→ Material shown
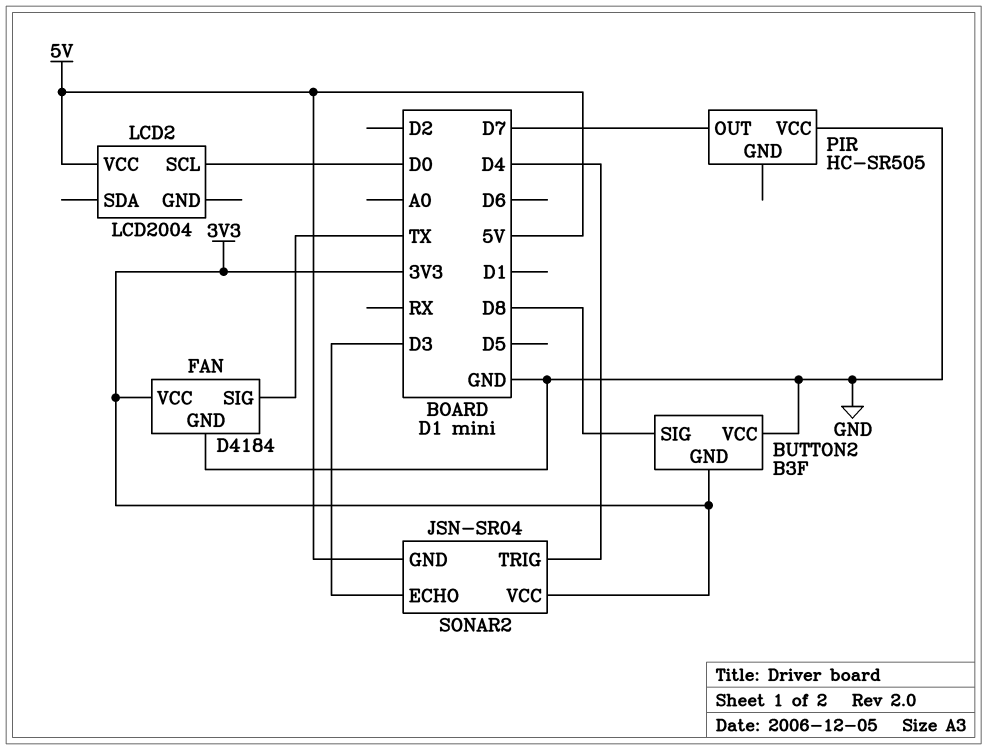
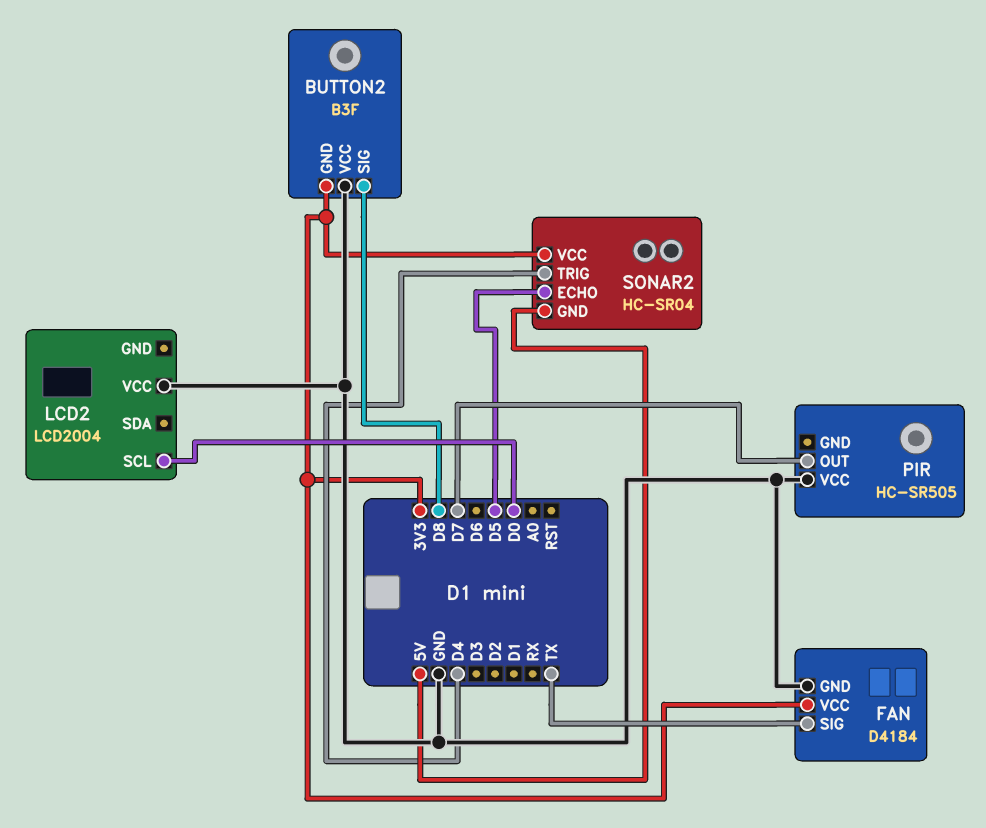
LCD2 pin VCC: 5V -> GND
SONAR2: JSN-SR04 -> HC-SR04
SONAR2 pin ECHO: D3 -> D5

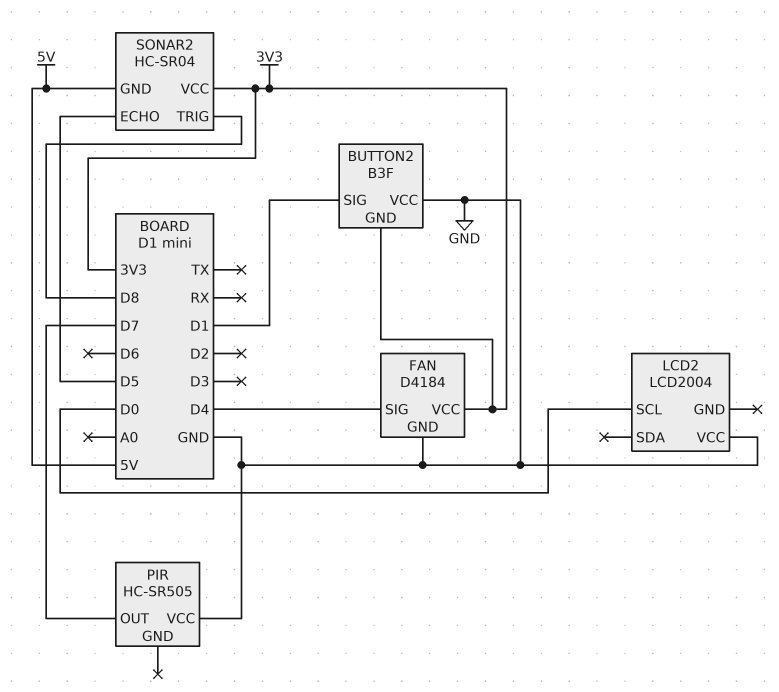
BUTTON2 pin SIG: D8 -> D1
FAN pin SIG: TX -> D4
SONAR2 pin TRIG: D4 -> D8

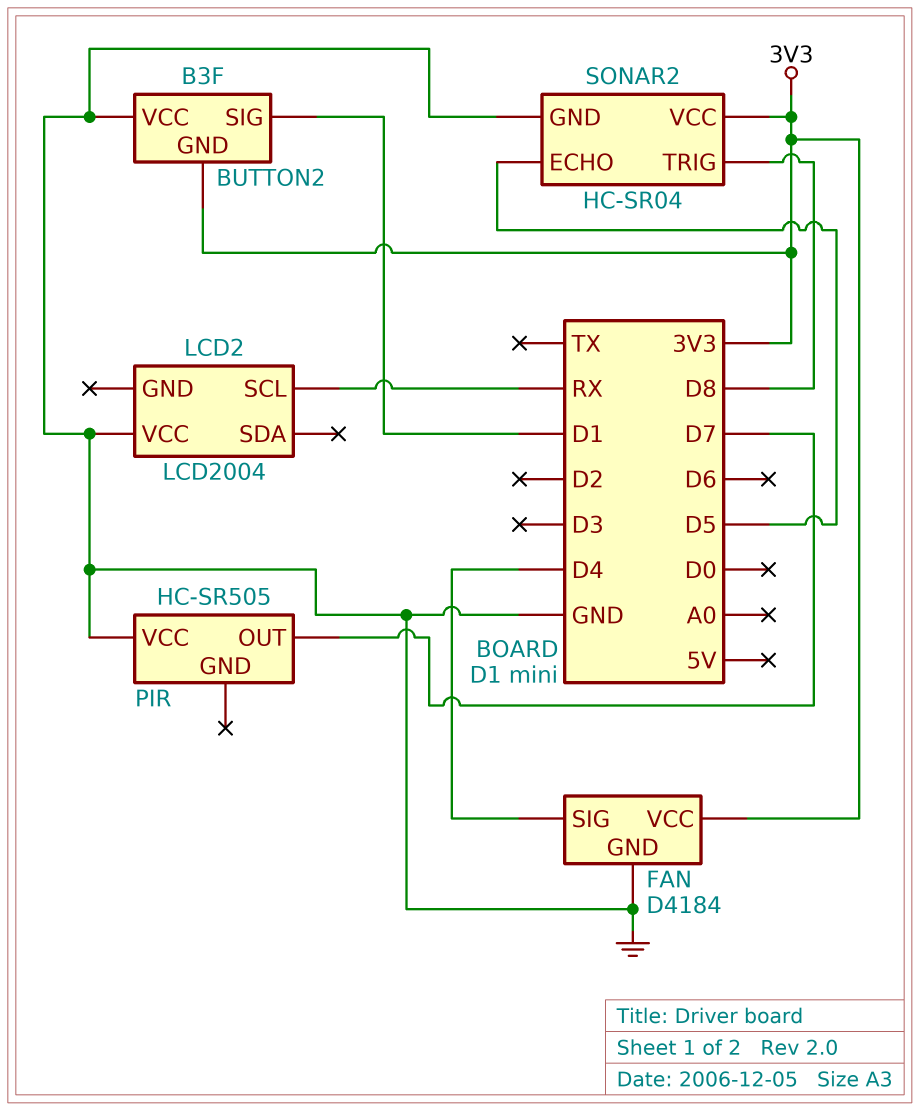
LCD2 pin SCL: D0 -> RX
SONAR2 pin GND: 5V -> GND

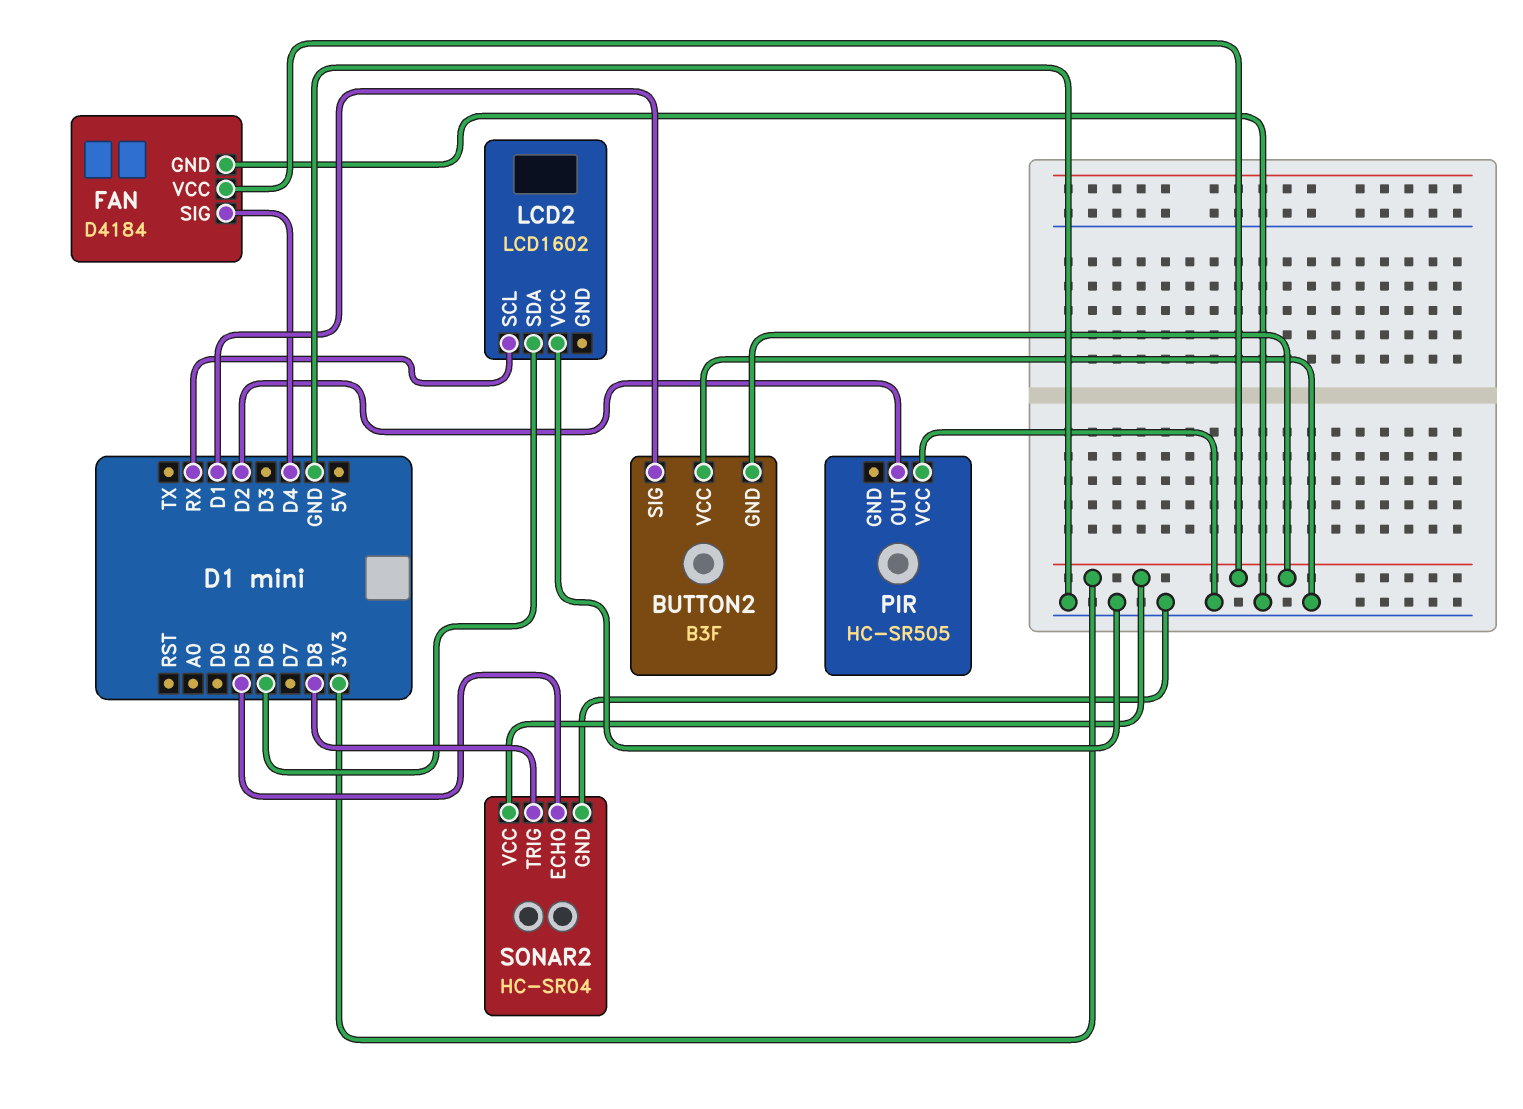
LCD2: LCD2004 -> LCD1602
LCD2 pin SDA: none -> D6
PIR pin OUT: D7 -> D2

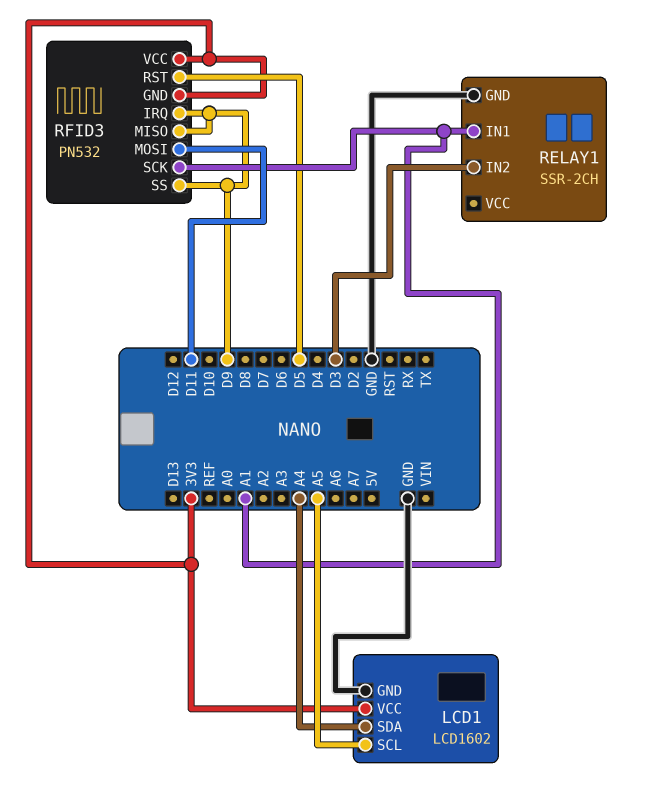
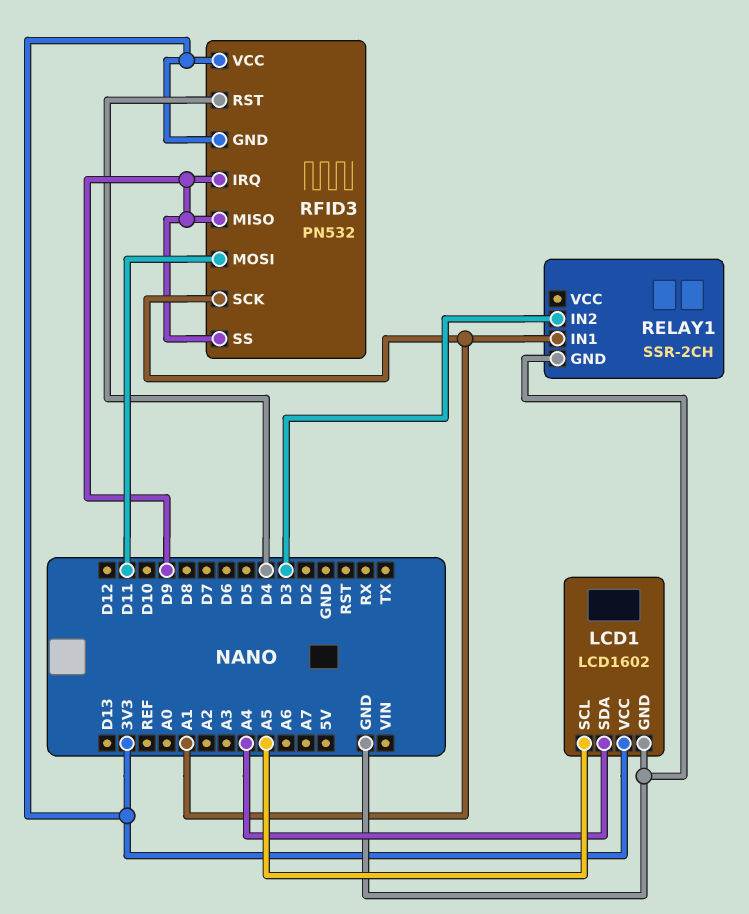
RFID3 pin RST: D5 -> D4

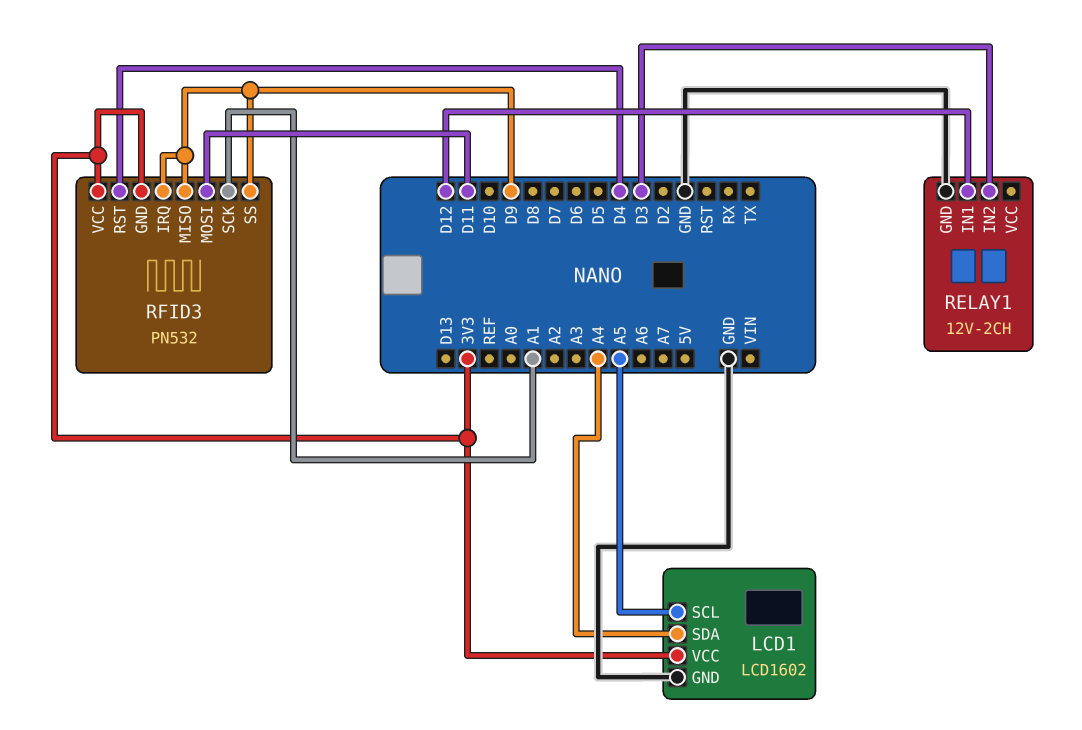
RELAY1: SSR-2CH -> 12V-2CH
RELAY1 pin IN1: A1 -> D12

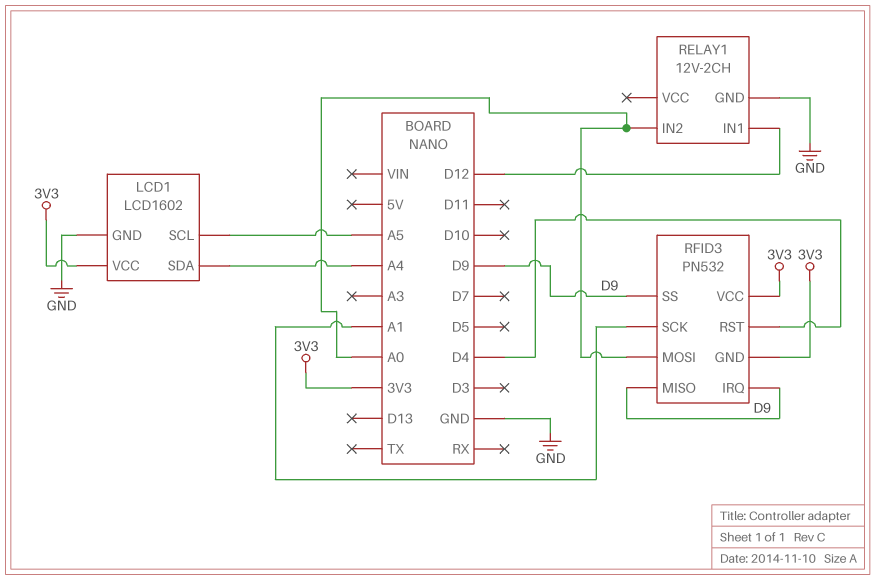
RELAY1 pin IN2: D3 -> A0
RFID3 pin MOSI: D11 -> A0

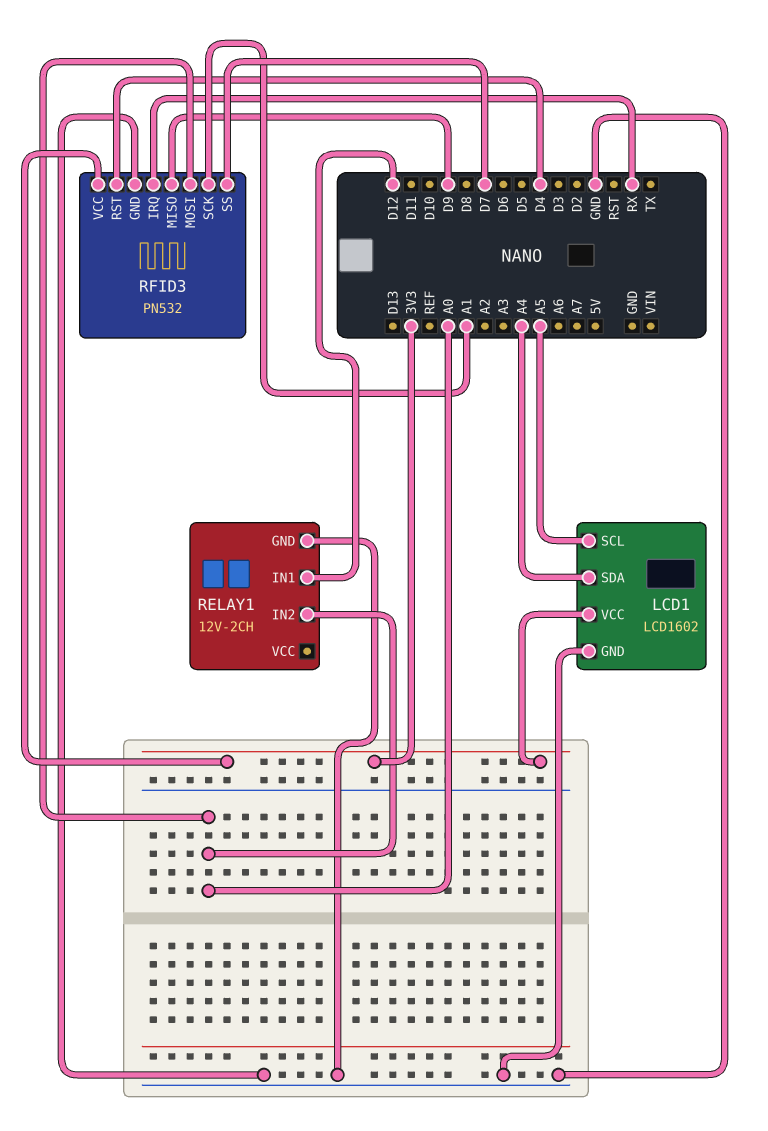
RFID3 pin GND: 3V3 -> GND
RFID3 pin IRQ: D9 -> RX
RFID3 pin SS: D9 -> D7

→ Problem details
Your answer must be the entries repeated exactly, with no pictures.

→ Written reply
LCD2 pin VCC: 5V -> GND
SONAR2: JSN-SR04 -> HC-SR04
SONAR2 pin ECHO: D3 -> D5

BUTTON2 pin SIG: D8 -> D1
FAN pin SIG: TX -> D4
SONAR2 pin TRIG: D4 -> D8

LCD2 pin SCL: D0 -> RX
SONAR2 pin GND: 5V -> GND

LCD2: LCD2004 -> LCD1602
LCD2 pin SDA: none -> D6
PIR pin OUT: D7 -> D2

RFID3 pin RST: D5 -> D4

RELAY1: SSR-2CH -> 12V-2CH
RELAY1 pin IN1: A1 -> D12

RELAY1 pin IN2: D3 -> A0
RFID3 pin MOSI: D11 -> A0

RFID3 pin GND: 3V3 -> GND
RFID3 pin IRQ: D9 -> RX
RFID3 pin SS: D9 -> D7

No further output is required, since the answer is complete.